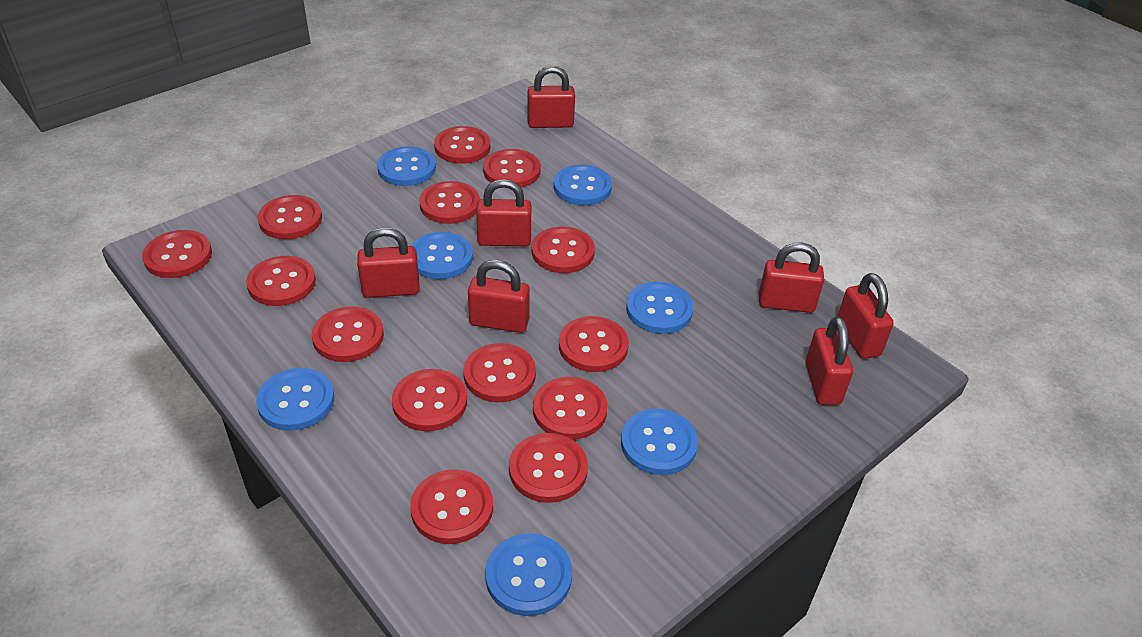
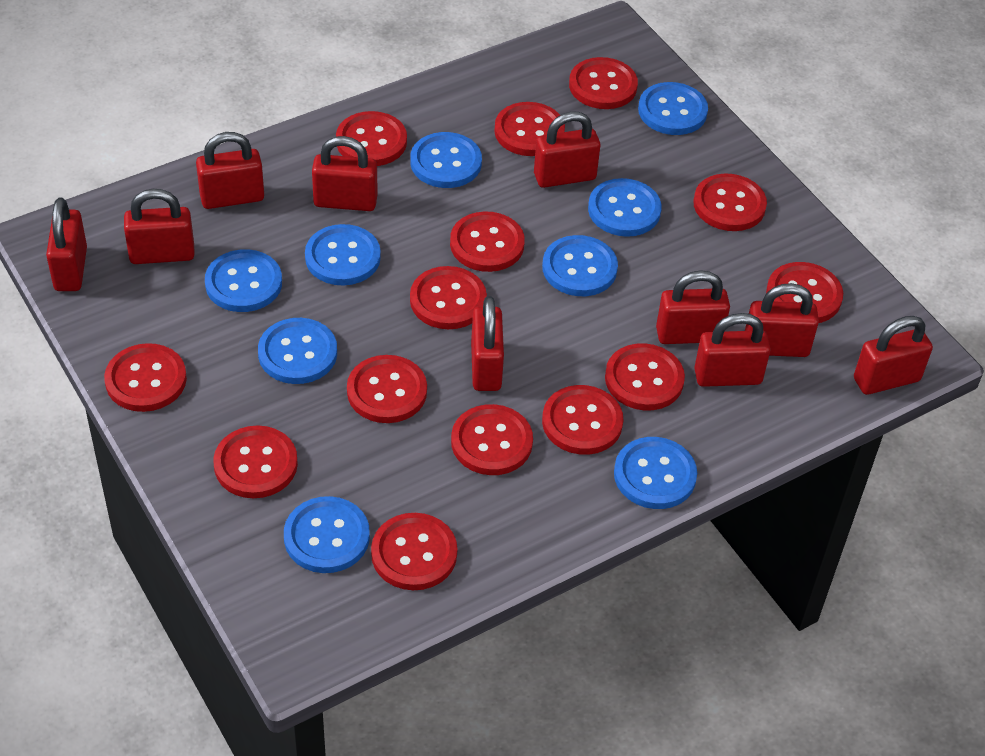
blue button: 7 -> 9
red padlock: 7 -> 10

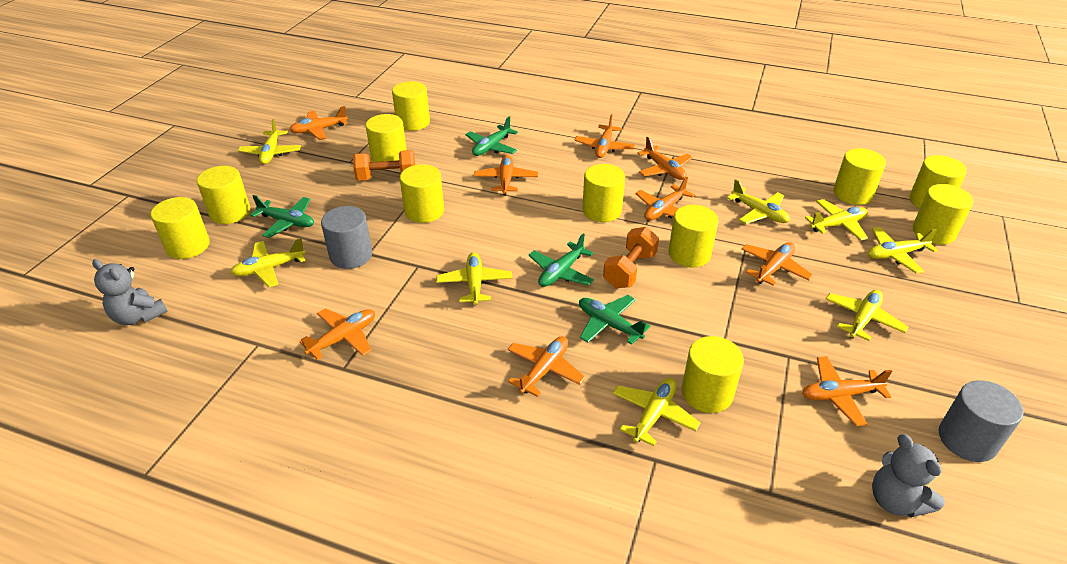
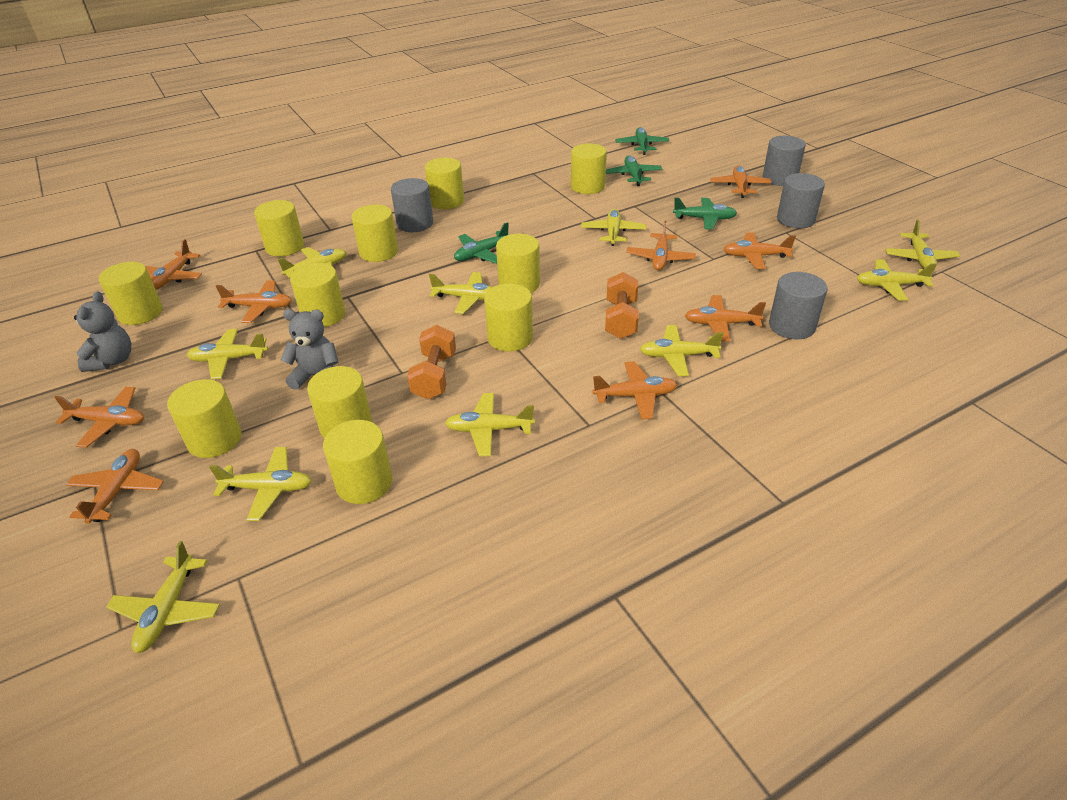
grey cylinder: 2 -> 4
yellow plane: 8 -> 10

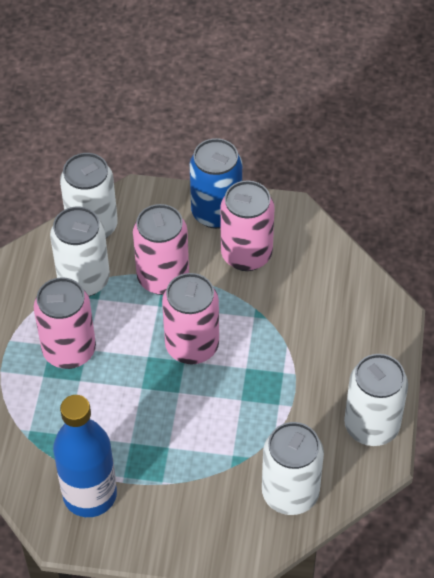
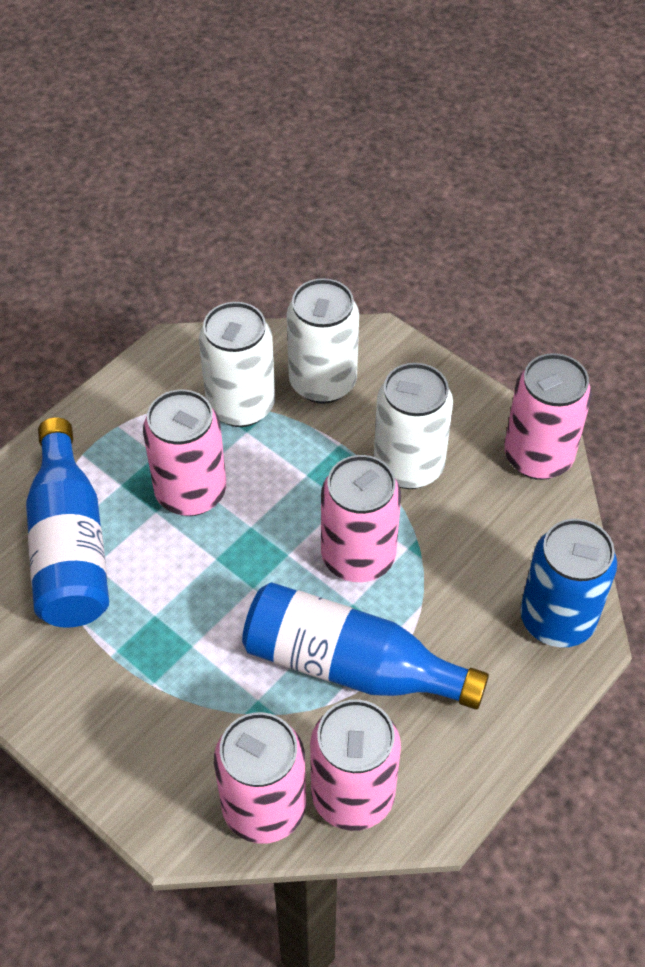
blue bottle: 1 -> 2
pink can: 4 -> 5
white can: 4 -> 3

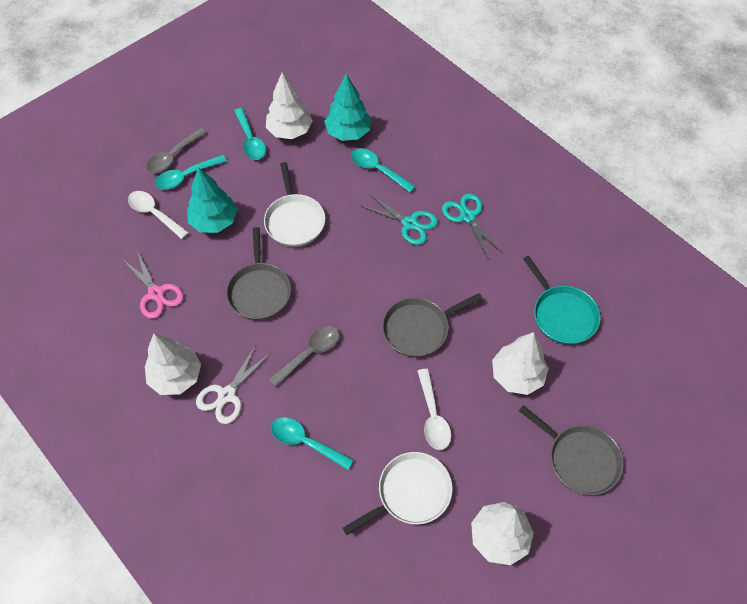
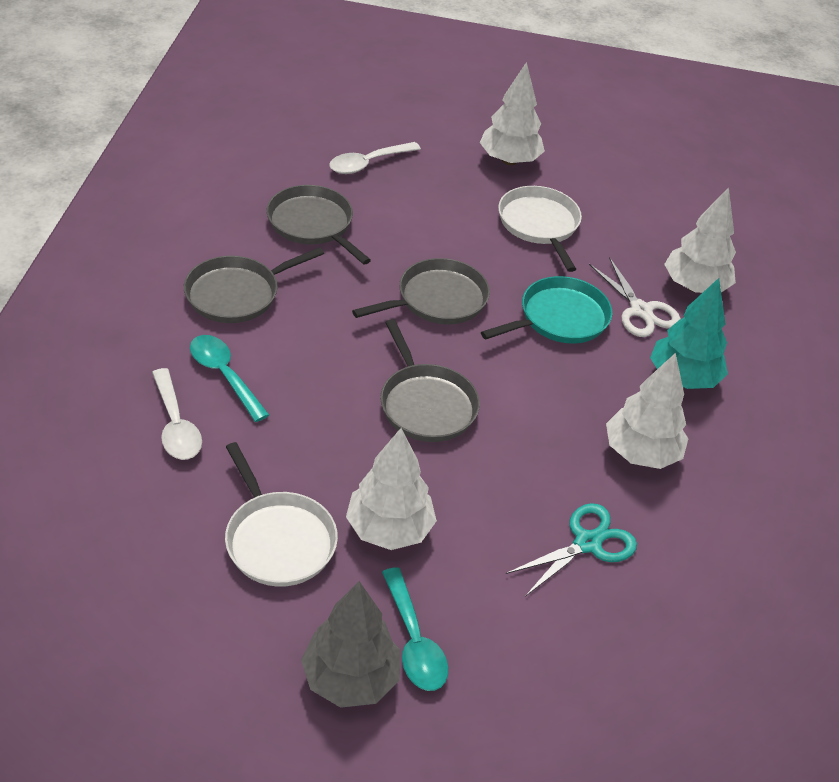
grey pan: 3 -> 4
grey spoon: 2 -> 0
grey tree: 0 -> 1
pink scissors: 1 -> 0
turquoise scissors: 2 -> 1
turquoise spoon: 4 -> 2
turquoise tree: 2 -> 1

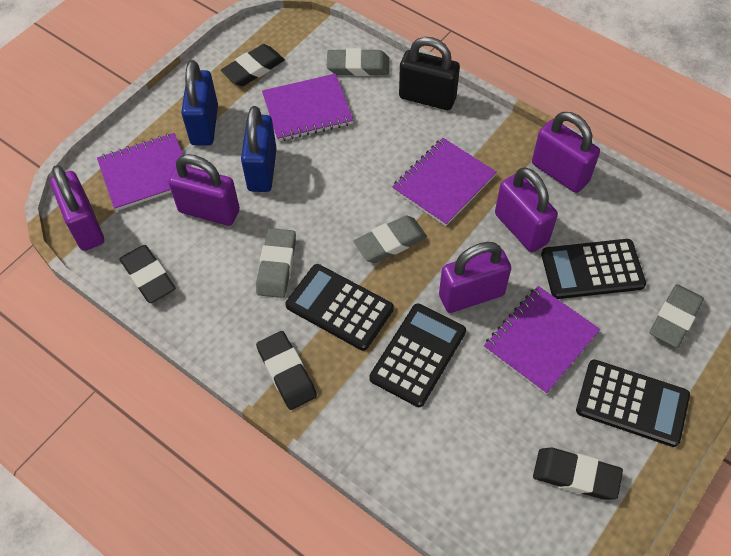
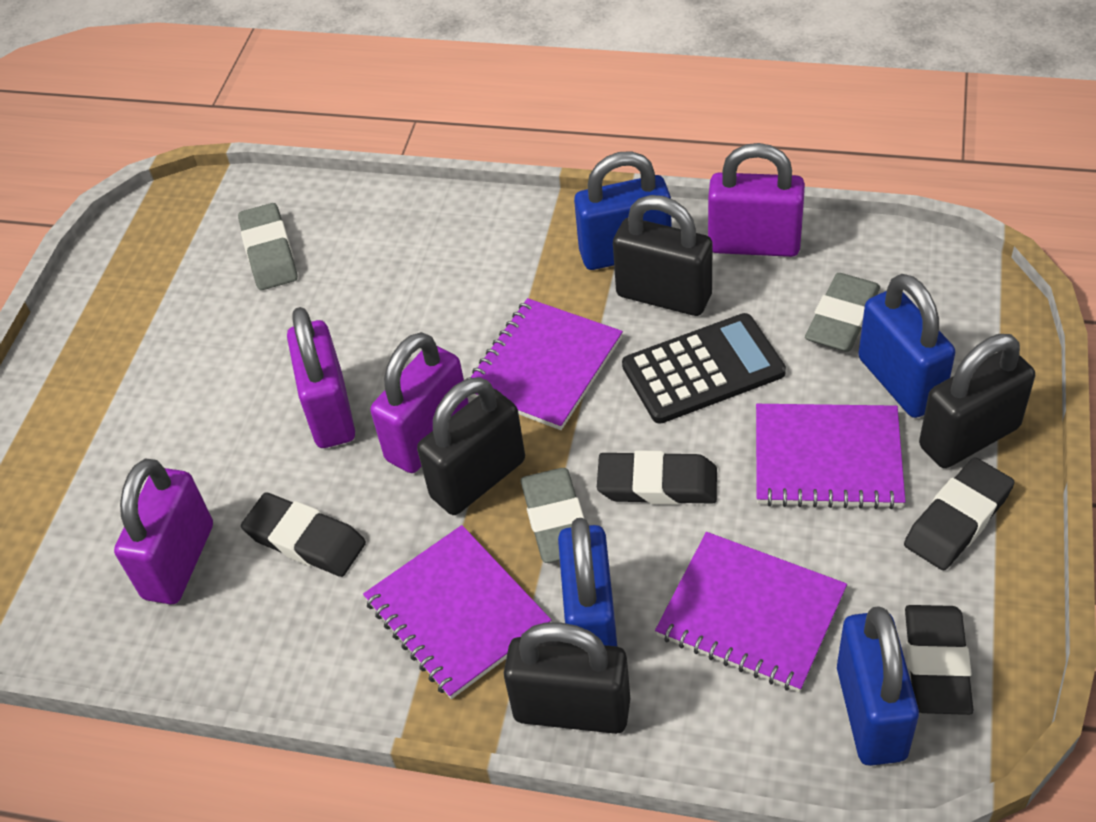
black calculator: 4 -> 1
black padlock: 1 -> 4
blue padlock: 2 -> 4
grey eraser: 4 -> 3
purple padlock: 5 -> 4

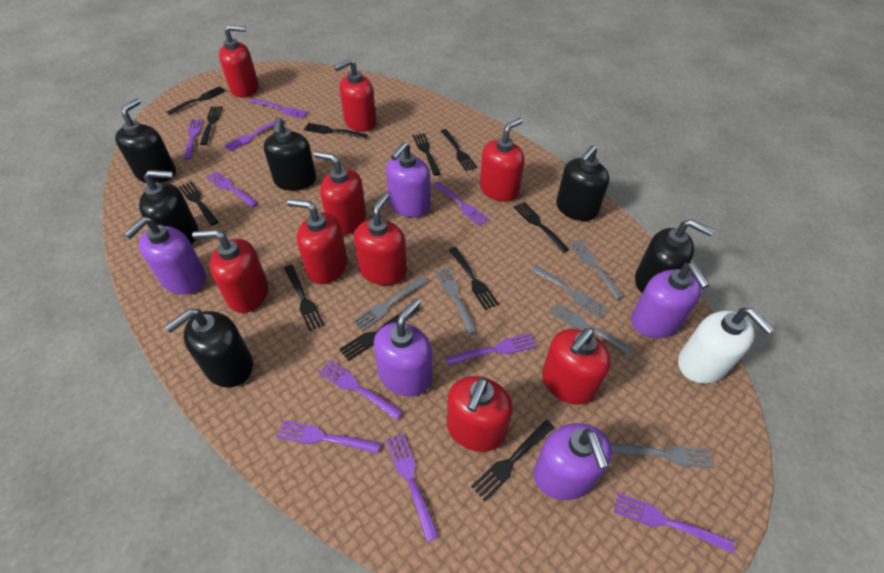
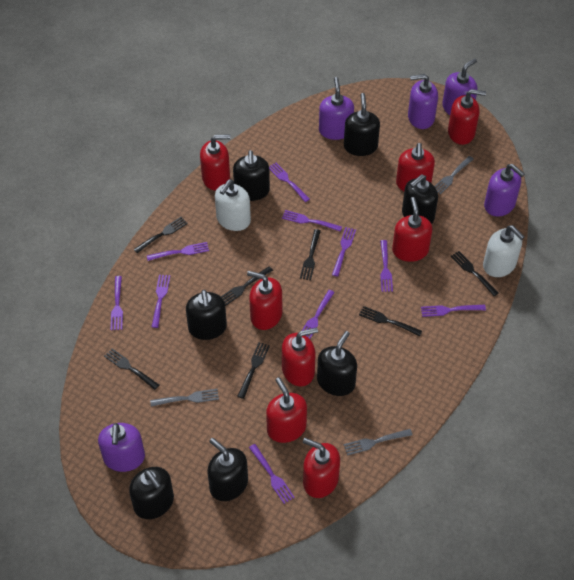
black fork: 11 -> 7
black soap dispenser: 6 -> 7
grey fork: 6 -> 3
red soap dispenser: 9 -> 8
white soap dispenser: 1 -> 2

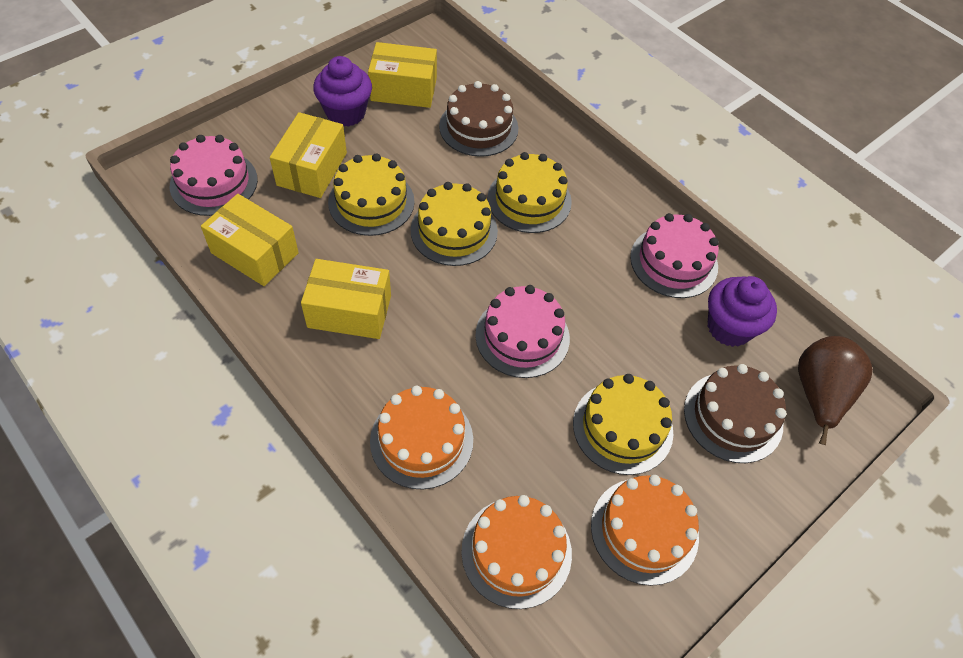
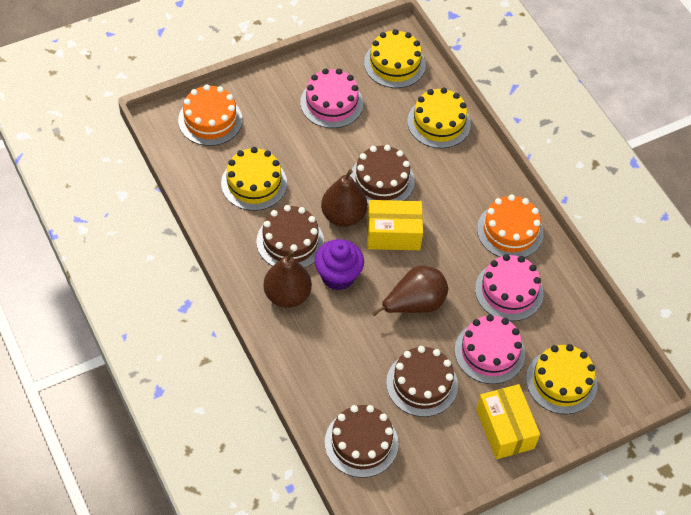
brown cake: 2 -> 4
brown pear: 1 -> 3
orange cake: 3 -> 2
purple cupcake: 2 -> 1
yellow box: 4 -> 2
■ ■ ■ ■ ■
Exact copies of the entries above are needed, with every picture removed.

blue button: 7 -> 9
red padlock: 7 -> 10

grey cylinder: 2 -> 4
yellow plane: 8 -> 10

blue bottle: 1 -> 2
pink can: 4 -> 5
white can: 4 -> 3

grey pan: 3 -> 4
grey spoon: 2 -> 0
grey tree: 0 -> 1
pink scissors: 1 -> 0
turquoise scissors: 2 -> 1
turquoise spoon: 4 -> 2
turquoise tree: 2 -> 1

black calculator: 4 -> 1
black padlock: 1 -> 4
blue padlock: 2 -> 4
grey eraser: 4 -> 3
purple padlock: 5 -> 4

black fork: 11 -> 7
black soap dispenser: 6 -> 7
grey fork: 6 -> 3
red soap dispenser: 9 -> 8
white soap dispenser: 1 -> 2

brown cake: 2 -> 4
brown pear: 1 -> 3
orange cake: 3 -> 2
purple cupcake: 2 -> 1
yellow box: 4 -> 2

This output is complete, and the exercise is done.